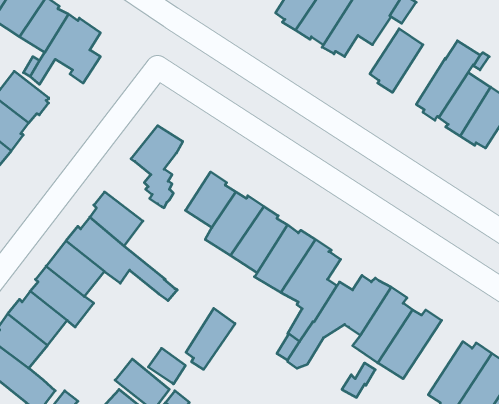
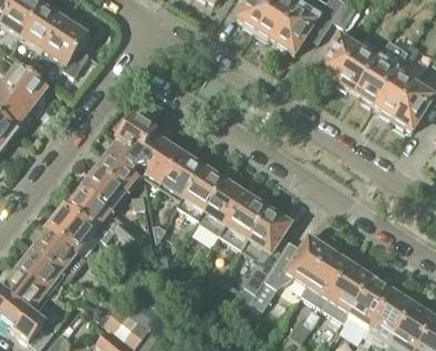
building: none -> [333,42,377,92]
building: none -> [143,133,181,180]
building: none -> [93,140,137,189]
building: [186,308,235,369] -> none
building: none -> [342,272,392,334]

· · · · ·

Apart from the pictures, repeat every entry exactly.

● ANSWER BOX:
building: none -> [333,42,377,92]
building: none -> [143,133,181,180]
building: none -> [93,140,137,189]
building: [186,308,235,369] -> none
building: none -> [342,272,392,334]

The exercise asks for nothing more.